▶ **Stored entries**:
——

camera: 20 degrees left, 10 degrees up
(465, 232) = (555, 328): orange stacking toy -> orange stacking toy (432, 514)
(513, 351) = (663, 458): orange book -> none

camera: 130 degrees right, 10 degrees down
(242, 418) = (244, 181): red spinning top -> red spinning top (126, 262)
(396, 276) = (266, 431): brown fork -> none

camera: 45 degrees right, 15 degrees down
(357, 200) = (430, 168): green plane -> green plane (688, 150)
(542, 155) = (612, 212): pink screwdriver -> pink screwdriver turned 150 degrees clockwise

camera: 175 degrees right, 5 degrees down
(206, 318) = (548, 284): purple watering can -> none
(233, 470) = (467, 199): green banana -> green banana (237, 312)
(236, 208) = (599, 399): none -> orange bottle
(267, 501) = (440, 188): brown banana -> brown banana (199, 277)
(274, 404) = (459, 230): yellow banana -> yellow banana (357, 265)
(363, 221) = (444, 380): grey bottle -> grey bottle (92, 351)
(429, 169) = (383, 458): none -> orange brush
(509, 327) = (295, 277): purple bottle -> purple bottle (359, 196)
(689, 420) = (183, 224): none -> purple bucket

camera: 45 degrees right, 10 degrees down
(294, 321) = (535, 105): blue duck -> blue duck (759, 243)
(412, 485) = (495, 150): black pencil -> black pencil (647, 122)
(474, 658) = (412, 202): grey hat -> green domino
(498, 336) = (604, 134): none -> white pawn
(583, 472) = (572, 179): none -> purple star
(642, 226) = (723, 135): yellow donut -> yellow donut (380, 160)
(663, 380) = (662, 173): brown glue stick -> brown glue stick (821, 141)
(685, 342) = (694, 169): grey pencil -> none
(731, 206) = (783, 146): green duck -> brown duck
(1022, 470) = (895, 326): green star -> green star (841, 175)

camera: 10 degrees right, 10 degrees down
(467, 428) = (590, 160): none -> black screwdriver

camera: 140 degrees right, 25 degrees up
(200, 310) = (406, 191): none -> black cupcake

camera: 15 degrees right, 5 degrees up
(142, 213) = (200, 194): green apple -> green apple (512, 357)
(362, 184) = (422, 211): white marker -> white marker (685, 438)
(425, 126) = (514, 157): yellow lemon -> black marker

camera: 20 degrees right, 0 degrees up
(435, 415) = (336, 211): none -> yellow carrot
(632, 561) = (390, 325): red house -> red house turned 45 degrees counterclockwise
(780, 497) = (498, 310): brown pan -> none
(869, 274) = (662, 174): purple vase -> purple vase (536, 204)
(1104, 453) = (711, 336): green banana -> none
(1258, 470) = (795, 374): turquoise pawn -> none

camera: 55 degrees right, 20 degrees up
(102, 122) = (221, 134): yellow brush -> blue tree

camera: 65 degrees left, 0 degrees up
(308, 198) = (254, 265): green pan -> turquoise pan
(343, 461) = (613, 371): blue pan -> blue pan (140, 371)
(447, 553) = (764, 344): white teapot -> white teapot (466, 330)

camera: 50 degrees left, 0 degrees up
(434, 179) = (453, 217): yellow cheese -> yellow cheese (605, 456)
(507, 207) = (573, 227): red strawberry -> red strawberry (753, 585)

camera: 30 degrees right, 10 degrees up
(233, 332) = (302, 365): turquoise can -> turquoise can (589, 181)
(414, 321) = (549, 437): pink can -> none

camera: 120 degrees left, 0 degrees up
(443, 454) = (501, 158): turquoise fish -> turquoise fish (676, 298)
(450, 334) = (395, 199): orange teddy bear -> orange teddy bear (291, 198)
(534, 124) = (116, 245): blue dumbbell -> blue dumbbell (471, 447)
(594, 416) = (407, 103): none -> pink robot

——

▶ **EXERCISE DETAILS**:
Find every line of the data that includes the string "pawn". Copy each of those lines.

▶ **YOUR RESPONSE**:
(498, 336) = (604, 134): none -> white pawn
(1258, 470) = (795, 374): turquoise pawn -> none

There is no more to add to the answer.